- Try it
Where in the entries below does "blue" appear? Copy every line that has it.

== Records supplied

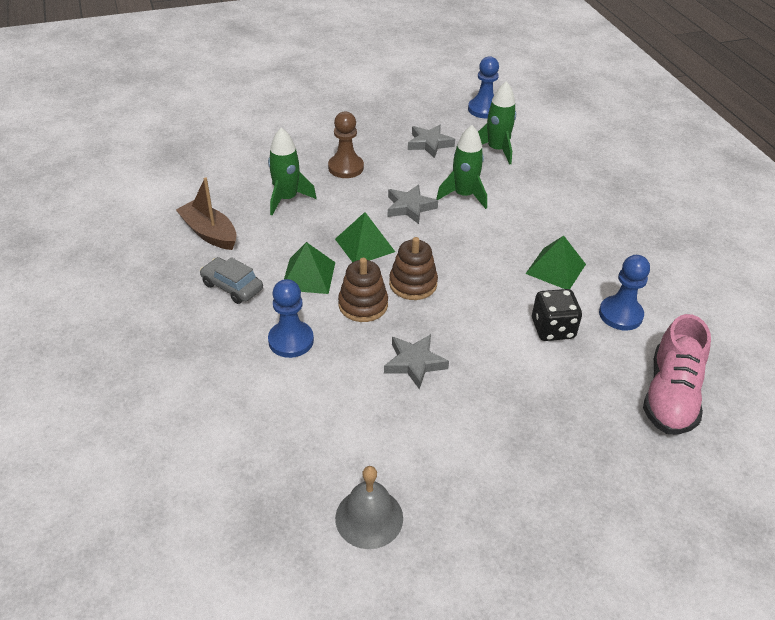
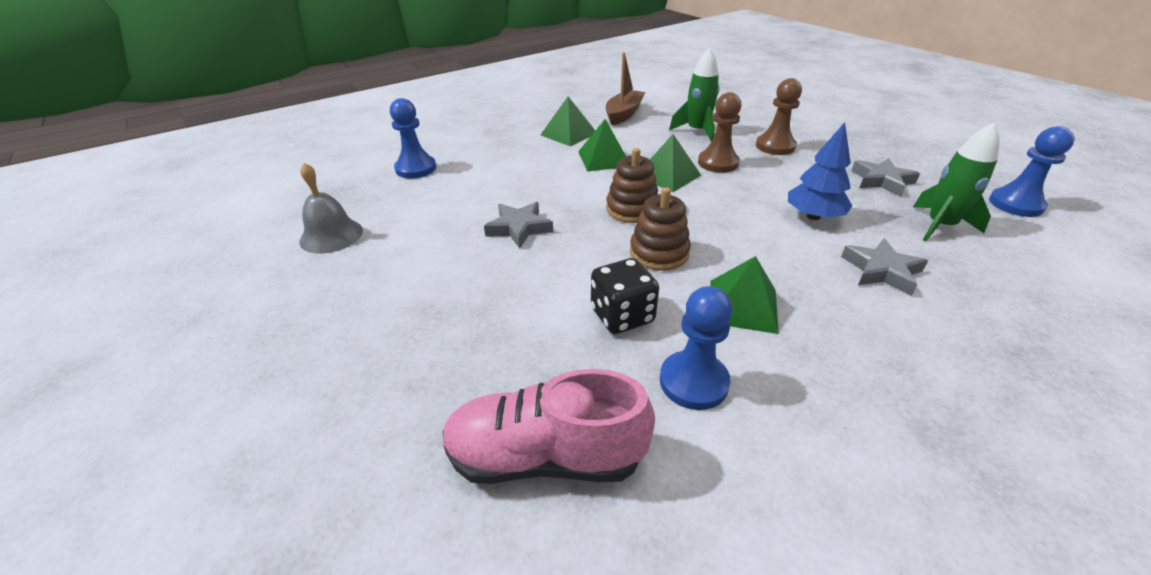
camera: 75 degrees right, 5 degrees down
(232, 286) = (568, 134): grey car -> green pyramid
(291, 340) = (520, 167): blue pawn -> blue pawn (416, 168)
(358, 209) = (718, 163): none -> brown pawn
(363, 305) = (583, 189): brown stacking toy -> brown stacking toy (659, 253)
(410, 207) = (752, 188): grey star -> grey star (881, 271)
(464, 195) = (813, 216): green rocket -> blue tree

====

- The completed task
(291, 340) = (520, 167): blue pawn -> blue pawn (416, 168)
(464, 195) = (813, 216): green rocket -> blue tree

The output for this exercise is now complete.